*Work to be completed*
Copy every line of the records below that holds the word "dresser".
─── Records shown
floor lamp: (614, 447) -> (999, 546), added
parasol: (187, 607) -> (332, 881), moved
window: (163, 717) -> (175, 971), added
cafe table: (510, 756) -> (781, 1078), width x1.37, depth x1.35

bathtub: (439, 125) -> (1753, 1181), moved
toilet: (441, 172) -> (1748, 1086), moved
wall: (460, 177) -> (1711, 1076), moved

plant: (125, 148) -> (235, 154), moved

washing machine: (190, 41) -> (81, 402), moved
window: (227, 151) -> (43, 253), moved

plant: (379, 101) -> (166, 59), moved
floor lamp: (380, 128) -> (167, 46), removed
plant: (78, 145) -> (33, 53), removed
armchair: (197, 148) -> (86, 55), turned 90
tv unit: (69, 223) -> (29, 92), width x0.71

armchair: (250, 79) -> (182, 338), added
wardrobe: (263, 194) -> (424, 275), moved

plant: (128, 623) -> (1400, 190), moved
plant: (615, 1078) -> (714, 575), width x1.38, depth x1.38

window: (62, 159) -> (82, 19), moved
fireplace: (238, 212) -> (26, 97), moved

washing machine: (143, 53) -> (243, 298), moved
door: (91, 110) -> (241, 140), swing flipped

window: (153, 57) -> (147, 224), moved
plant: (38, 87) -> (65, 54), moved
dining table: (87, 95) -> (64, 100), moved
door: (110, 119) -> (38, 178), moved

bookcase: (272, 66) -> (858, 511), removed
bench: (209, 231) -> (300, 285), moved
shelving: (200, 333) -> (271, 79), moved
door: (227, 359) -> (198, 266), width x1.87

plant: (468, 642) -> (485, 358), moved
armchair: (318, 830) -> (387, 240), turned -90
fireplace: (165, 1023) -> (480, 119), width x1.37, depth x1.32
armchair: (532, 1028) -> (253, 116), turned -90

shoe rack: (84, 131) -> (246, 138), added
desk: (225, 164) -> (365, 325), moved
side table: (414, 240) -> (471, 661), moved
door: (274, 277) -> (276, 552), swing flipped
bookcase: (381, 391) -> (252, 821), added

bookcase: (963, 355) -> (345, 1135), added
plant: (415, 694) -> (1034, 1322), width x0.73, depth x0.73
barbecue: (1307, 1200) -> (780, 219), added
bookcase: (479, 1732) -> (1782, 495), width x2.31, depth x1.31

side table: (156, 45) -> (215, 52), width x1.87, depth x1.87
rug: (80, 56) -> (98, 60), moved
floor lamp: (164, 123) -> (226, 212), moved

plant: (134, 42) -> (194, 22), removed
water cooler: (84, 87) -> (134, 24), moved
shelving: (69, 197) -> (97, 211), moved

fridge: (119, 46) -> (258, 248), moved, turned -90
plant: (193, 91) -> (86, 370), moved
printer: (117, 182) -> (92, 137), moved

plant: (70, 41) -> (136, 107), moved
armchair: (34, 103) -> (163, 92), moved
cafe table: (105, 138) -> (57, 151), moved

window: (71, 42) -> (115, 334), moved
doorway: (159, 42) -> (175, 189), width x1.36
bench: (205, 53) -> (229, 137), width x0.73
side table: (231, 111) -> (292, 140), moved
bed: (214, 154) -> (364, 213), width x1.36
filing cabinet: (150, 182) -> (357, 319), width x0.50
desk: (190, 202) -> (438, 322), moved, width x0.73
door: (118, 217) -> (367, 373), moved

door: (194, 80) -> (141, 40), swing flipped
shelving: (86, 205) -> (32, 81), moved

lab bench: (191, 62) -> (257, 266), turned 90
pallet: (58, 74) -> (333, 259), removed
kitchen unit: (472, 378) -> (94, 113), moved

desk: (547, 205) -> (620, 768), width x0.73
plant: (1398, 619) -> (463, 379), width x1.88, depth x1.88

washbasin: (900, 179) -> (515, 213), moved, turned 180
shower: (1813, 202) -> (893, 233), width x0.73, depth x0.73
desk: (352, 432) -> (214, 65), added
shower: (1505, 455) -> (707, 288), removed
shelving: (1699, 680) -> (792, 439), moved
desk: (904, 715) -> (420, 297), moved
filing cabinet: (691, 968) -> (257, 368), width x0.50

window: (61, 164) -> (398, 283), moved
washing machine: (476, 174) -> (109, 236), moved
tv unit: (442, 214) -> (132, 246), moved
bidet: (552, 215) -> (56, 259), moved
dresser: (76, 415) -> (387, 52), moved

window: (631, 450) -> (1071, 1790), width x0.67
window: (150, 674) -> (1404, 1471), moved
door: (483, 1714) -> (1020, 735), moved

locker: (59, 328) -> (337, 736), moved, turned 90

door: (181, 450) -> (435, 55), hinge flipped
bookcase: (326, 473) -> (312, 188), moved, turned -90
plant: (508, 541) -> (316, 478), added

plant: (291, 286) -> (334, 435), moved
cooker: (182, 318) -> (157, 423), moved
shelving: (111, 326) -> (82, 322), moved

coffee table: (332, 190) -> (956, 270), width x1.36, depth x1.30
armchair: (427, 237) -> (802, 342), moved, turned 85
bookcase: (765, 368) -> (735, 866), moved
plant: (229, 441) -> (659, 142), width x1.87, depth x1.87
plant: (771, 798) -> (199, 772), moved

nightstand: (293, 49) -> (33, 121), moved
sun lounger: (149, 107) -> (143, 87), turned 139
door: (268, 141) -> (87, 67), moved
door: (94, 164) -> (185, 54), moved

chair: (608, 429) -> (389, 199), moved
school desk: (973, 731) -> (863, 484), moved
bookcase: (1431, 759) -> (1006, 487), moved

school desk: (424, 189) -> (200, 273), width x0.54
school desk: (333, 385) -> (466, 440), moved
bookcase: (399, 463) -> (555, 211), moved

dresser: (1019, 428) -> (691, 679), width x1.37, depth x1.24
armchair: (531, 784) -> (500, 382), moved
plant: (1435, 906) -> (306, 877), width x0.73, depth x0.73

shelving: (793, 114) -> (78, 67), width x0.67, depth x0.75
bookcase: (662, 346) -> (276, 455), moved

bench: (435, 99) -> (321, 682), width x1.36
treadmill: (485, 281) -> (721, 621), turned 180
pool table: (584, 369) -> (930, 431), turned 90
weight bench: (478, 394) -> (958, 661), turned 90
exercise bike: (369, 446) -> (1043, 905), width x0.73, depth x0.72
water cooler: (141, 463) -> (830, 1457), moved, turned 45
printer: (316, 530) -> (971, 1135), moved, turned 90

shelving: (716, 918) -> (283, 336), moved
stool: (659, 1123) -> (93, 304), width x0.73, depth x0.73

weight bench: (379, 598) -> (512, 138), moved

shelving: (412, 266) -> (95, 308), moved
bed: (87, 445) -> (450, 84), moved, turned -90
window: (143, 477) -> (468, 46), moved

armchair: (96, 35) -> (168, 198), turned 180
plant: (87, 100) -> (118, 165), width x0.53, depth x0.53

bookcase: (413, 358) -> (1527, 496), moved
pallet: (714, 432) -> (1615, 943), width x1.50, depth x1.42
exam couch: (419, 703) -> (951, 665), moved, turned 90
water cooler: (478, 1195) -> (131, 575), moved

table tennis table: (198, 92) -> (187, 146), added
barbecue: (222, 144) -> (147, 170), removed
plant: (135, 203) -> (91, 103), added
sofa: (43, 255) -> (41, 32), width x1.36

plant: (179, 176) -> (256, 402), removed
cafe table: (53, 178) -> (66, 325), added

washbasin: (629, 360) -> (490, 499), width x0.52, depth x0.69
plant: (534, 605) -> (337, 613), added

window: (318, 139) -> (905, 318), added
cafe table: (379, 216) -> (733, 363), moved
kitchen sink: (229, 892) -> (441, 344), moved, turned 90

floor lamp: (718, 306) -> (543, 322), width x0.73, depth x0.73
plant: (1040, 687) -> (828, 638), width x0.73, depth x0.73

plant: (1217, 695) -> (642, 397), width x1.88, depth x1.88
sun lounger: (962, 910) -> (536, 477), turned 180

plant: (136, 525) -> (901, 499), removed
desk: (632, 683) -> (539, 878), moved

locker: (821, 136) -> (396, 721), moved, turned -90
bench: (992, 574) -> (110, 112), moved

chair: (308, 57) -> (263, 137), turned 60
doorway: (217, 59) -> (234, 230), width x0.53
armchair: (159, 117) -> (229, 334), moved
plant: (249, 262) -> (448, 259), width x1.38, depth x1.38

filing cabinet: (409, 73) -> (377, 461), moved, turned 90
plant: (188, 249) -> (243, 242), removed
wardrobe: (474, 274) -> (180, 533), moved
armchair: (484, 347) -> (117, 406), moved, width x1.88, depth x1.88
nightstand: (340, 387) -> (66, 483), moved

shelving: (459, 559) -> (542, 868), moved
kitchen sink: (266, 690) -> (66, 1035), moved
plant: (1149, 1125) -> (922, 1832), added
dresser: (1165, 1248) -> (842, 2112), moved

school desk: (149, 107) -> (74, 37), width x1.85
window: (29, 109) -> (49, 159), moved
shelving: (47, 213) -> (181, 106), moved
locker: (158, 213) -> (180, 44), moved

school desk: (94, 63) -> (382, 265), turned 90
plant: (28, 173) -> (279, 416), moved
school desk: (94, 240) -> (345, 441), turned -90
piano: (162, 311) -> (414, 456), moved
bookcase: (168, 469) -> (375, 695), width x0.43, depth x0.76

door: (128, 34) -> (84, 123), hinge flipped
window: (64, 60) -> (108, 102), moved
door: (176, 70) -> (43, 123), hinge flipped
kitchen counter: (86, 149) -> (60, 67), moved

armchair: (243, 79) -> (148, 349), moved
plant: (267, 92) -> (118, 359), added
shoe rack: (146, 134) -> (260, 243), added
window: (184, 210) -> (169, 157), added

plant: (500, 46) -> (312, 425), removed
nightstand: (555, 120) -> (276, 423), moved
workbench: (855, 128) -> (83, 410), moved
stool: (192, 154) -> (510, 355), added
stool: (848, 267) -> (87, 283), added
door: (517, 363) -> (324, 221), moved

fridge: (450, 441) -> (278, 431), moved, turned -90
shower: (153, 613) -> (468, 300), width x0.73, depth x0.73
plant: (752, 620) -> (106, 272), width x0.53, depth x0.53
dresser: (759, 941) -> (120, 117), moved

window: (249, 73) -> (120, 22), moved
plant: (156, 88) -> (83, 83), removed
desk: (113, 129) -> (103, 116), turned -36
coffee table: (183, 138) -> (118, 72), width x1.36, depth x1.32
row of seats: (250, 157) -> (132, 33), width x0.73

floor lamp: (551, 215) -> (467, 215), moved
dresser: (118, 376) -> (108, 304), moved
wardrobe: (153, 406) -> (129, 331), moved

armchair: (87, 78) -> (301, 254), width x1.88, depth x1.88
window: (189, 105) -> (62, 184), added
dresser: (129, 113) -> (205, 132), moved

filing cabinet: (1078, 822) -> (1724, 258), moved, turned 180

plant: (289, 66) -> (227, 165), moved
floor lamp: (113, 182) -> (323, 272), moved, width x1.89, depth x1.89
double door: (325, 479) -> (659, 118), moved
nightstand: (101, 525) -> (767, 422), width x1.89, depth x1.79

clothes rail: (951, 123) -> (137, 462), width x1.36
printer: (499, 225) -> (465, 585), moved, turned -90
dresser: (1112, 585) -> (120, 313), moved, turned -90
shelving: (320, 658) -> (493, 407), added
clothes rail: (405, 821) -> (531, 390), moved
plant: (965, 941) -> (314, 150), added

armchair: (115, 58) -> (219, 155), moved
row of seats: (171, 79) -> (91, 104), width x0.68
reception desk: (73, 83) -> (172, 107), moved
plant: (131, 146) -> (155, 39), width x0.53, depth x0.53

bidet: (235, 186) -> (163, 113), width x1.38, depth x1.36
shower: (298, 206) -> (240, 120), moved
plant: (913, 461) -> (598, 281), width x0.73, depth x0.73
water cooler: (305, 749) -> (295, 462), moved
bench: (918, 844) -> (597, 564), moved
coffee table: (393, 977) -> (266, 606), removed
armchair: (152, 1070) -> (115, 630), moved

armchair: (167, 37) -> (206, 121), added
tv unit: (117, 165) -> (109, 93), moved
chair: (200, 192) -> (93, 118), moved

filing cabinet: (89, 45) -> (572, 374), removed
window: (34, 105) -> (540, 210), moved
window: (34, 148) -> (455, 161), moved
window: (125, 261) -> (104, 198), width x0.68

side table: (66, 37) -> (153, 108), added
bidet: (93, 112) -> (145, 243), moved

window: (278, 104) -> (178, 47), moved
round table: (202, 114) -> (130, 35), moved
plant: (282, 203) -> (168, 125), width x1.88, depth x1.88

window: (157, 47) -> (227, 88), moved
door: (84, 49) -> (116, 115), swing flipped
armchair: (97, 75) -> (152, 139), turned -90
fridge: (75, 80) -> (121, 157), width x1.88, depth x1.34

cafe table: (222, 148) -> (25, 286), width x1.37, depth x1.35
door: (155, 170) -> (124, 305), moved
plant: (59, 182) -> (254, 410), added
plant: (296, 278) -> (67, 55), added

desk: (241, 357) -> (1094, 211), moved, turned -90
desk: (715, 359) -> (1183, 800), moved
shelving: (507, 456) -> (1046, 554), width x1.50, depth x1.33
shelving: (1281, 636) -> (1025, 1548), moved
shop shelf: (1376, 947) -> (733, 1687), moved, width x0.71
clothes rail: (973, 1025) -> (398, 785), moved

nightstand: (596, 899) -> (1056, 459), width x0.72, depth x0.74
──────
*Answer to this task*
dresser: (76, 415) -> (387, 52), moved
dresser: (1019, 428) -> (691, 679), width x1.37, depth x1.24
dresser: (1165, 1248) -> (842, 2112), moved
dresser: (759, 941) -> (120, 117), moved
dresser: (118, 376) -> (108, 304), moved
dresser: (129, 113) -> (205, 132), moved
dresser: (1112, 585) -> (120, 313), moved, turned -90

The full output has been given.